- _Input data_:

-- -- --

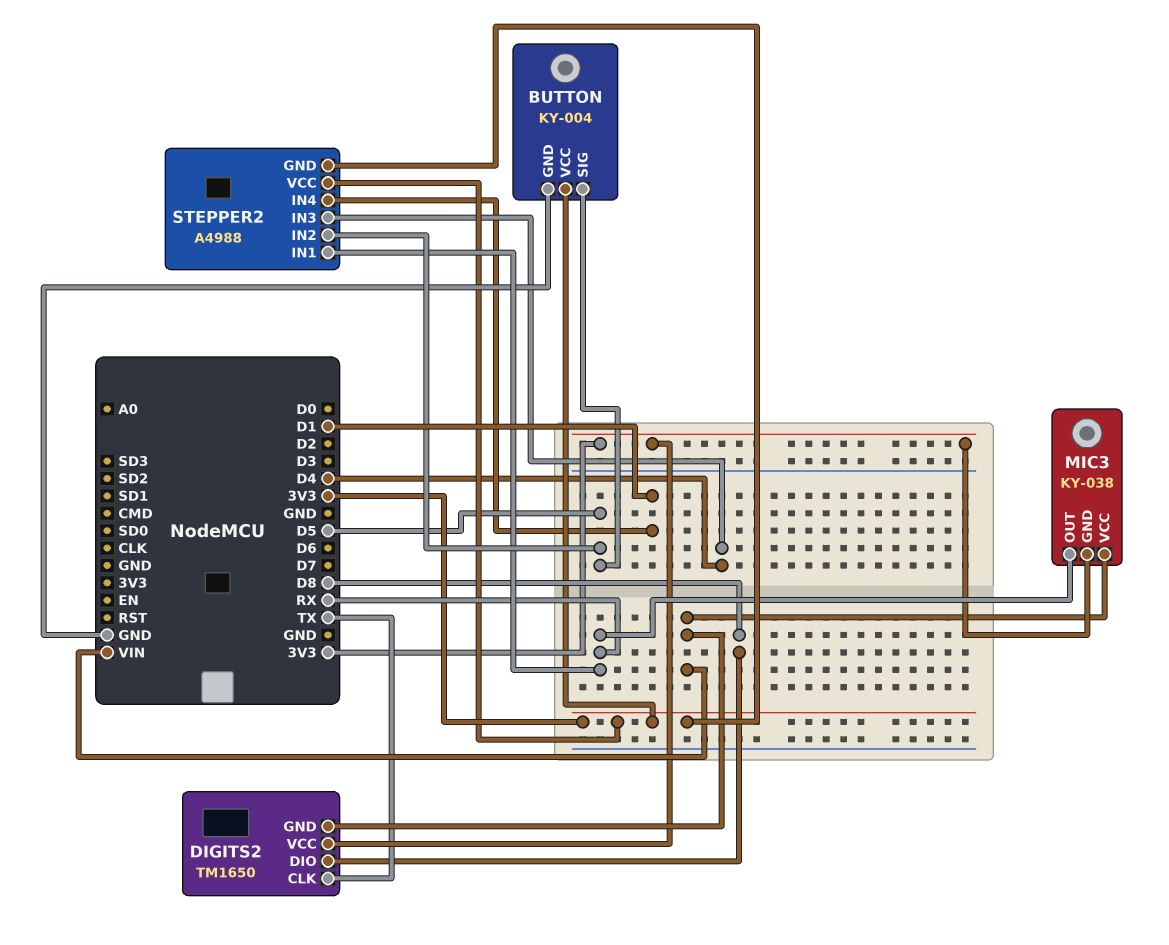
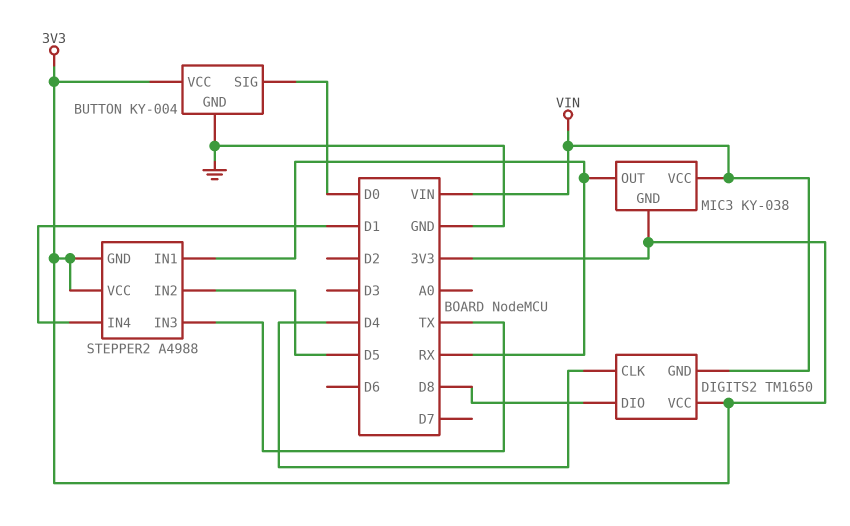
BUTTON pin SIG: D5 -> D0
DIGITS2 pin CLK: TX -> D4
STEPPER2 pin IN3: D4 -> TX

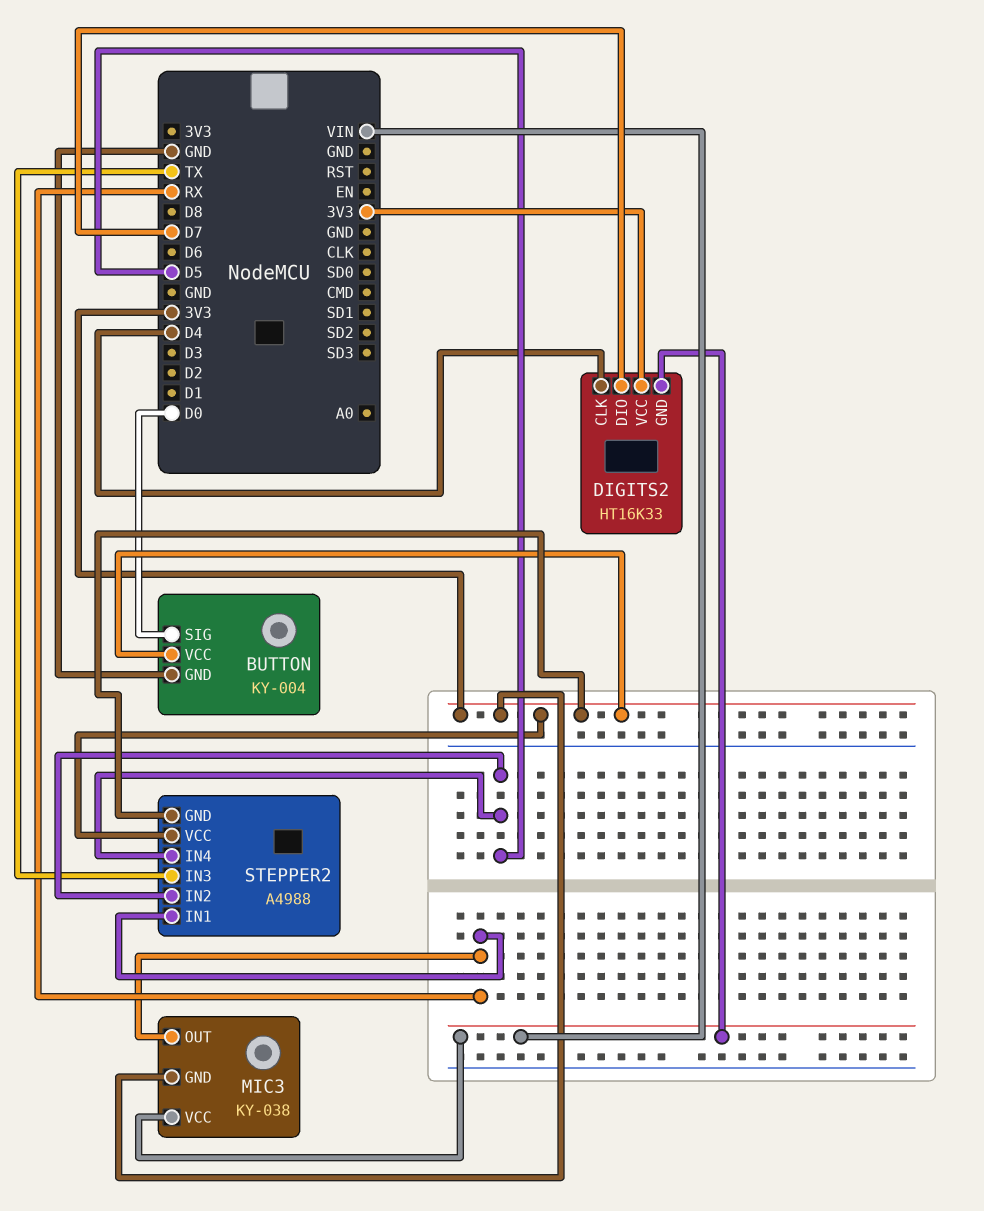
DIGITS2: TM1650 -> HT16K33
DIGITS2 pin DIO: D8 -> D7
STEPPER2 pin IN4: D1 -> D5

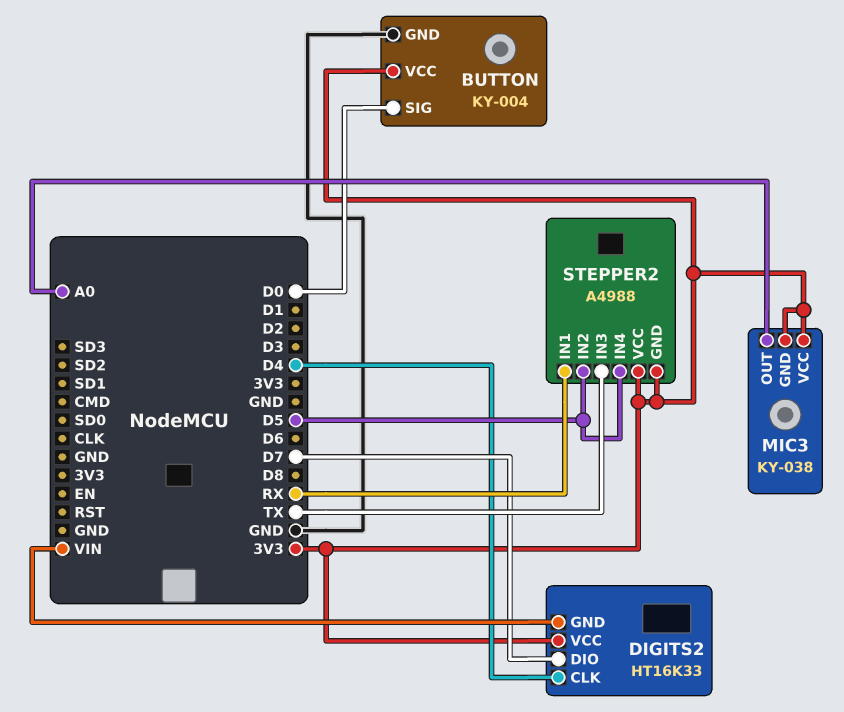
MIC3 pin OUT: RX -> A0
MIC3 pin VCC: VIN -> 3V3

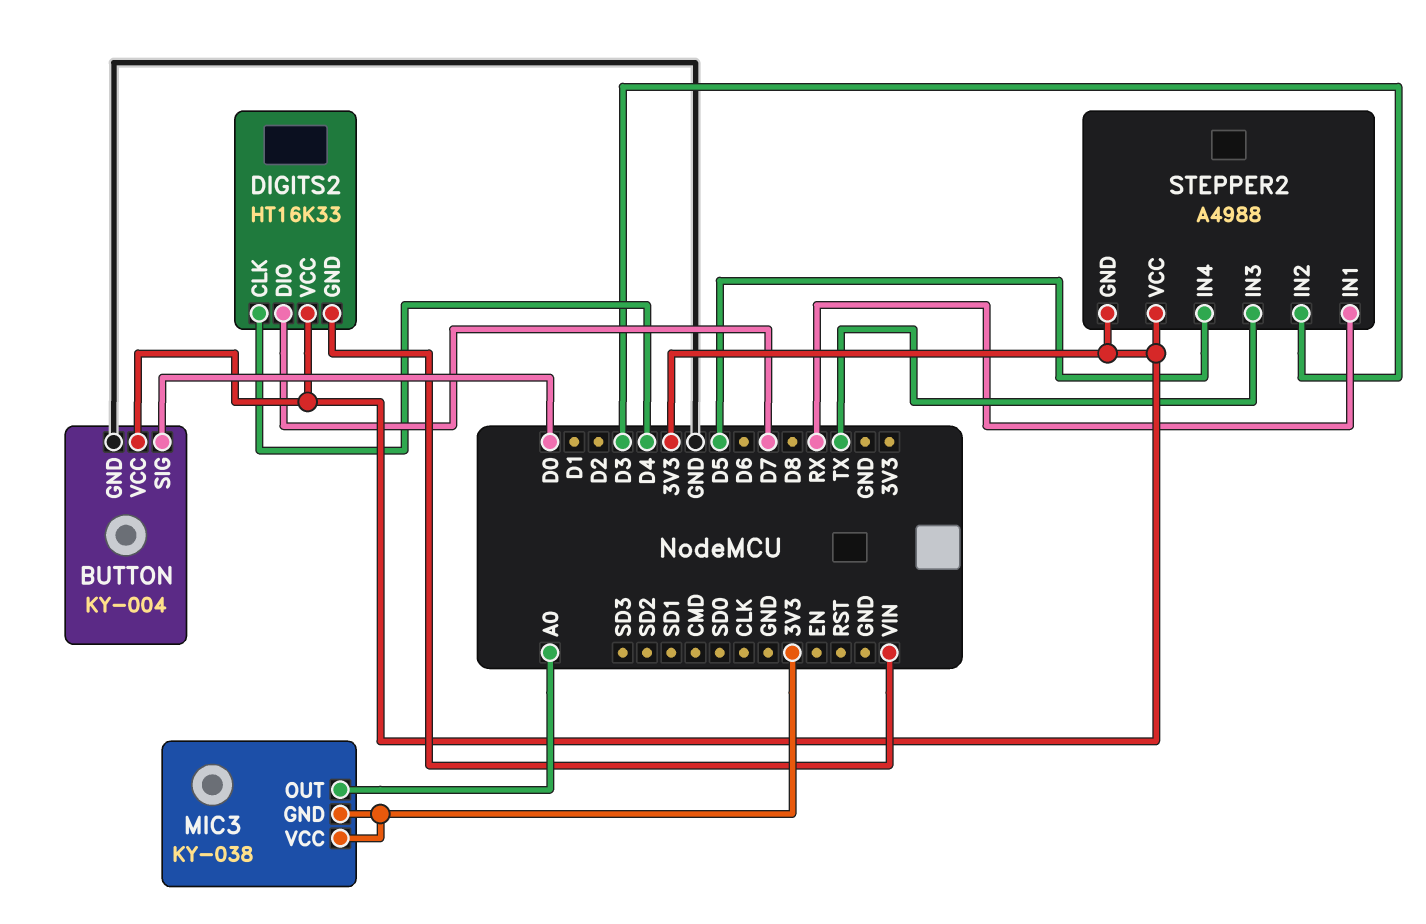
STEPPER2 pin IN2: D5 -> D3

-- -- --

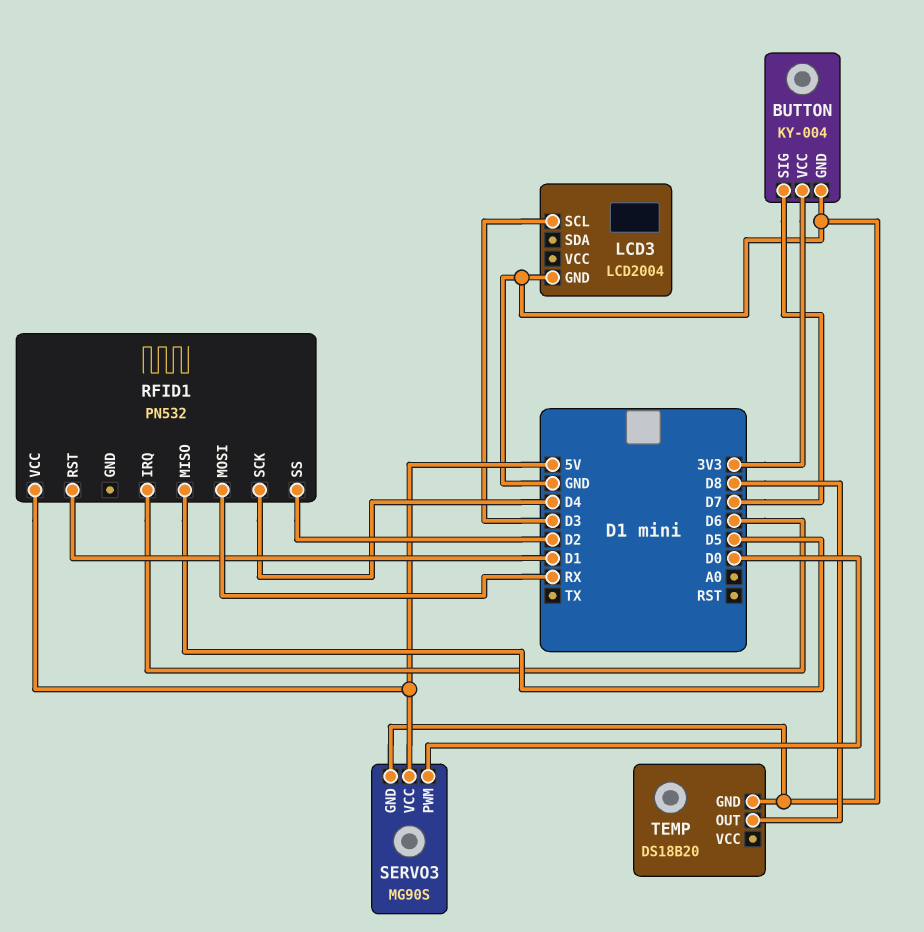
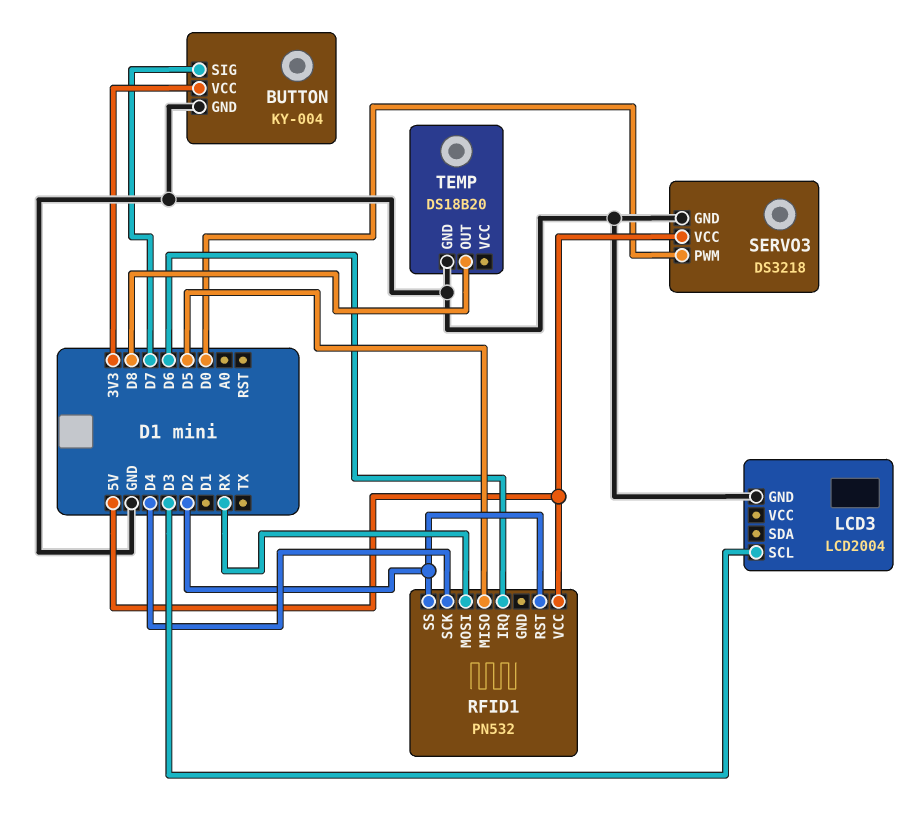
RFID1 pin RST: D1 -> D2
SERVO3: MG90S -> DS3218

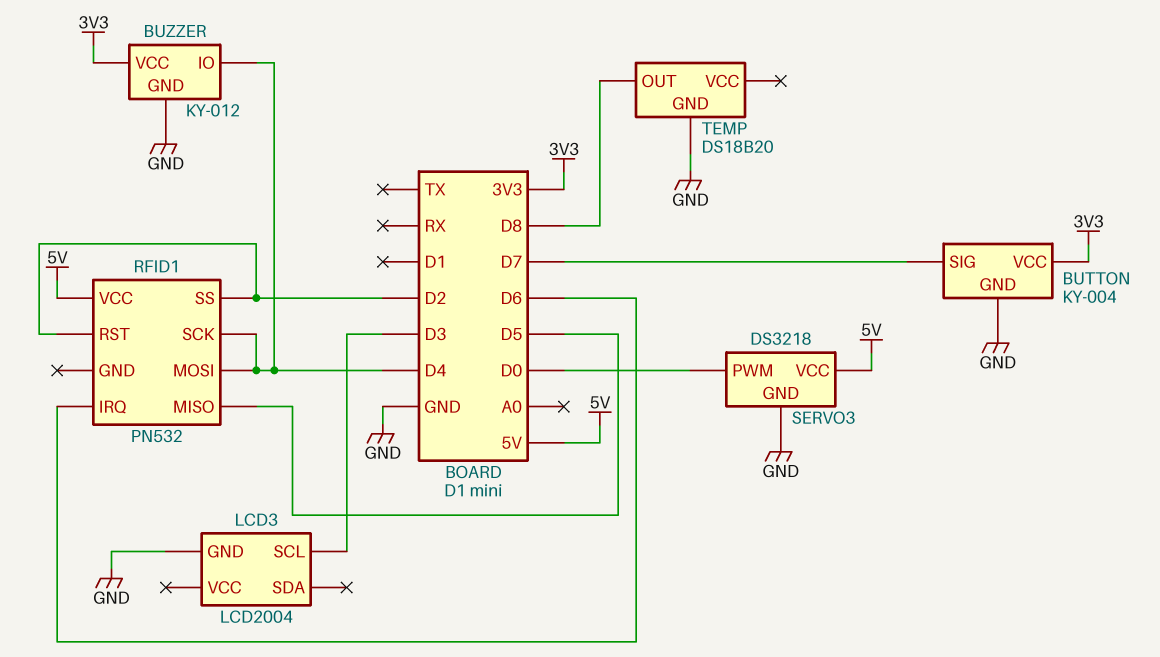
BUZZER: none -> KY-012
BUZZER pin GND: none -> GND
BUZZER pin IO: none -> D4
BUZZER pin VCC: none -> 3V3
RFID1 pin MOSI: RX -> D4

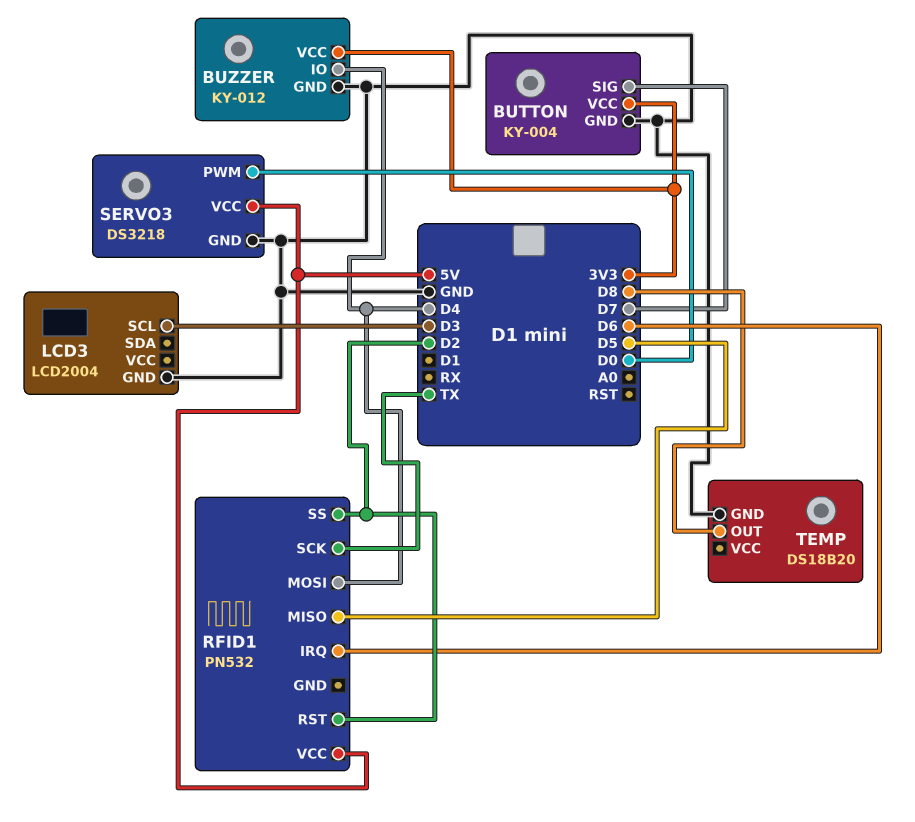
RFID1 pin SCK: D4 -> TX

-- -- --

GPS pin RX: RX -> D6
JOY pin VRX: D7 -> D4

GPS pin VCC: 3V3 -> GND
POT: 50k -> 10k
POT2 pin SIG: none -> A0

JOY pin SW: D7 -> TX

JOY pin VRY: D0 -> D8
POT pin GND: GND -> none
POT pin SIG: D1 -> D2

-- -- --

- _Exercise_:
Looking at the listing above, which lines run from the one containing "BUZZER: none -> KY-012" through the one containing "RFID1 pin SCK: D4 -> TX"? Print exactly those, ends included, pictures excluded.

- _Output of the task_:
BUZZER: none -> KY-012
BUZZER pin GND: none -> GND
BUZZER pin IO: none -> D4
BUZZER pin VCC: none -> 3V3
RFID1 pin MOSI: RX -> D4

RFID1 pin SCK: D4 -> TX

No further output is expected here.